## REQUIRED WORK
Copy exactly, beginning with the line holding "(487, 307) = (613, 220): none -> orange star" and ending with the final line of the data beneath this task; copy nothing else, and leave out every picture.

## STORED DATA

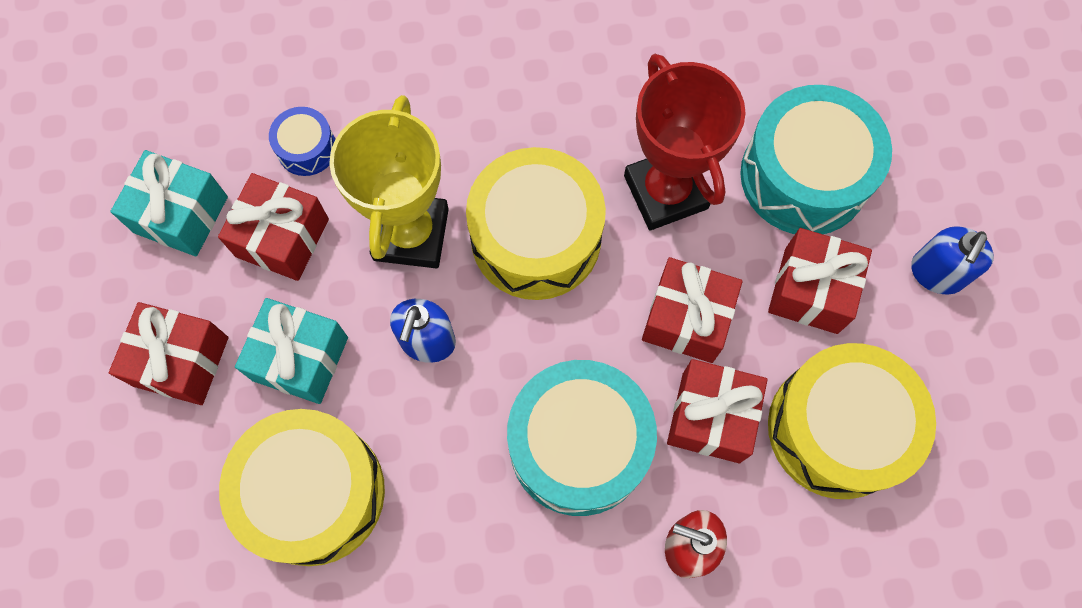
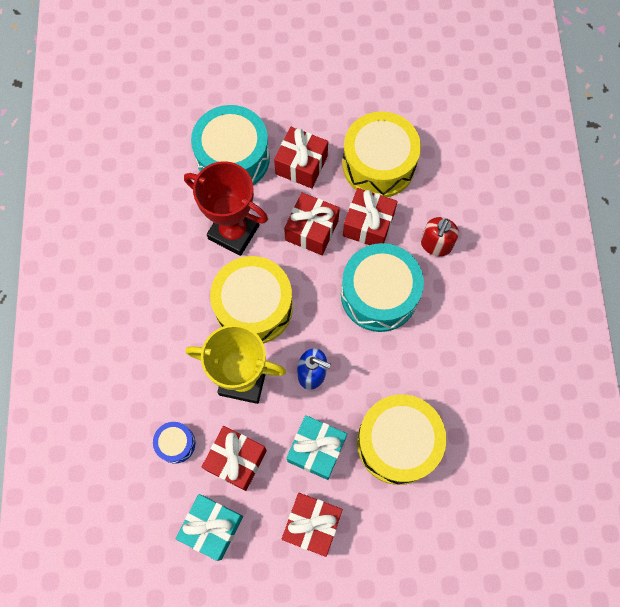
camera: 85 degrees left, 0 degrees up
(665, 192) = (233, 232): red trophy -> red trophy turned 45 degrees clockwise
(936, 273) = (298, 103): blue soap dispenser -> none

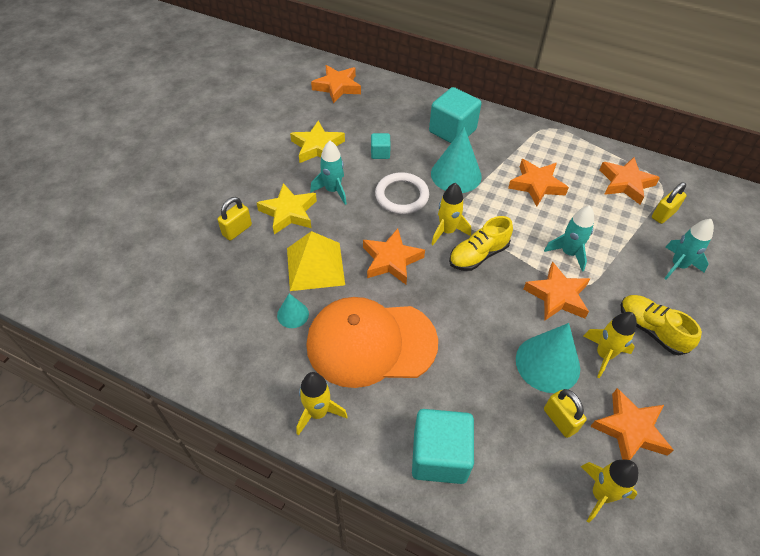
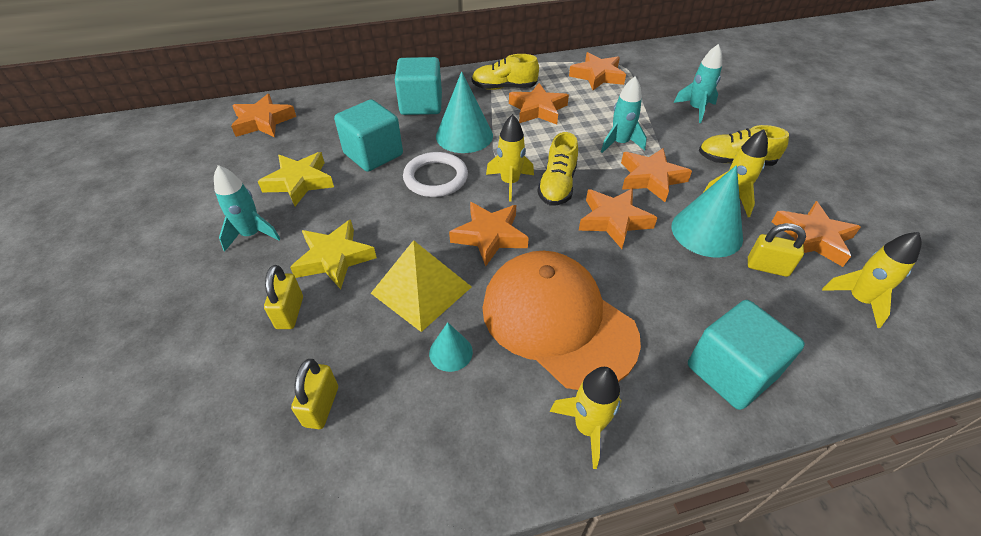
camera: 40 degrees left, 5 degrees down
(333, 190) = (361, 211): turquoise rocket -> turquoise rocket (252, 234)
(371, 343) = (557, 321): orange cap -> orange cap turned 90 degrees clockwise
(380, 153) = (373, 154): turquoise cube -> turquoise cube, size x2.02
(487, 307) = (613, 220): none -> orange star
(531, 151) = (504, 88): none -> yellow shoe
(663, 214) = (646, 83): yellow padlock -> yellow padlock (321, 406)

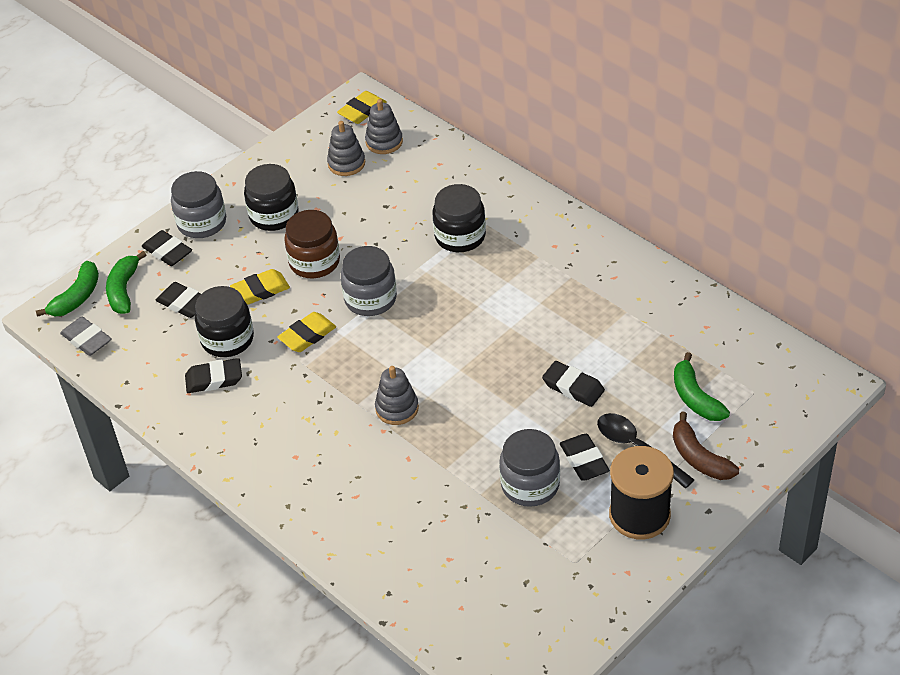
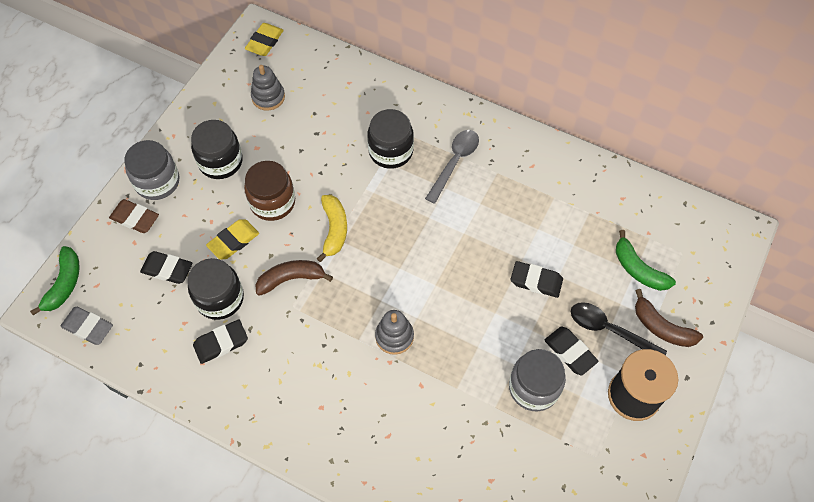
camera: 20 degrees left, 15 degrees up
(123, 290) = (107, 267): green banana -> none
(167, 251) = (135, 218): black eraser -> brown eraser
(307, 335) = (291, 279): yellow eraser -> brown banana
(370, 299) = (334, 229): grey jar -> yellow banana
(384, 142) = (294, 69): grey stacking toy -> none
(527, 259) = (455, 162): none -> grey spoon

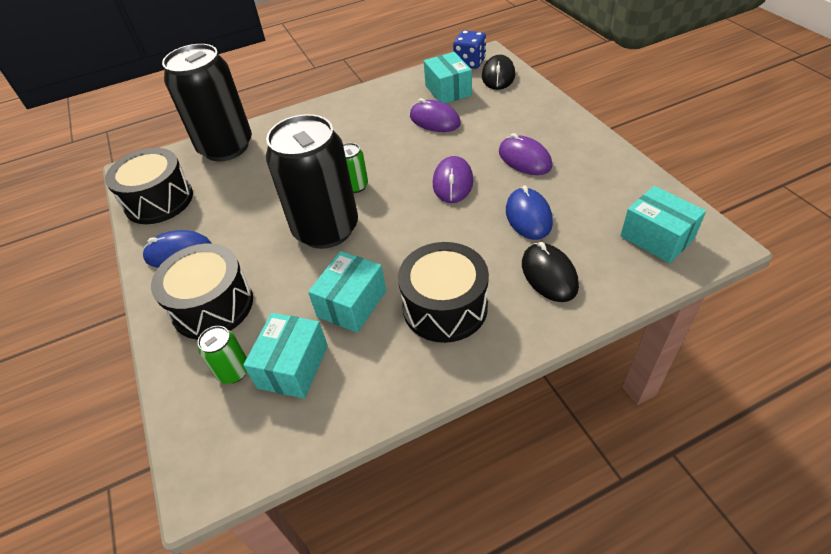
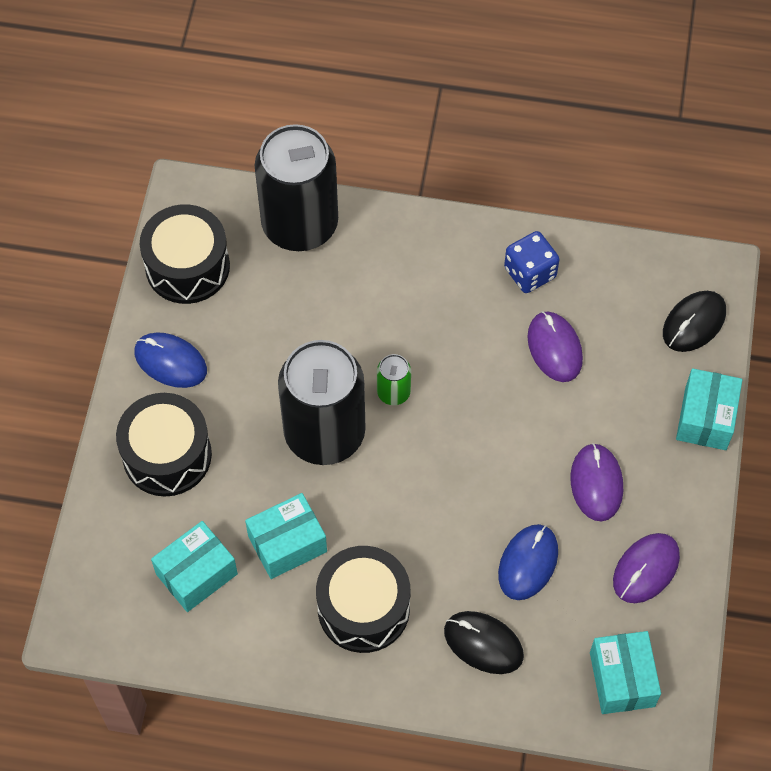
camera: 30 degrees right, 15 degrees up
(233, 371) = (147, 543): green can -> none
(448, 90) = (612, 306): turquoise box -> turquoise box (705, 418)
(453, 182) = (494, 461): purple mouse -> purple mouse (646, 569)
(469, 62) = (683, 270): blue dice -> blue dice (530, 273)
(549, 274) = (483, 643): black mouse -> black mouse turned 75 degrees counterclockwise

## FINAL ANSWER
(487, 307) = (613, 220): none -> orange star
(531, 151) = (504, 88): none -> yellow shoe
(663, 214) = (646, 83): yellow padlock -> yellow padlock (321, 406)

camera: 20 degrees left, 15 degrees up
(123, 290) = (107, 267): green banana -> none
(167, 251) = (135, 218): black eraser -> brown eraser
(307, 335) = (291, 279): yellow eraser -> brown banana
(370, 299) = (334, 229): grey jar -> yellow banana
(384, 142) = (294, 69): grey stacking toy -> none
(527, 259) = (455, 162): none -> grey spoon

camera: 30 degrees right, 15 degrees up
(233, 371) = (147, 543): green can -> none
(448, 90) = (612, 306): turquoise box -> turquoise box (705, 418)
(453, 182) = (494, 461): purple mouse -> purple mouse (646, 569)
(469, 62) = (683, 270): blue dice -> blue dice (530, 273)
(549, 274) = (483, 643): black mouse -> black mouse turned 75 degrees counterclockwise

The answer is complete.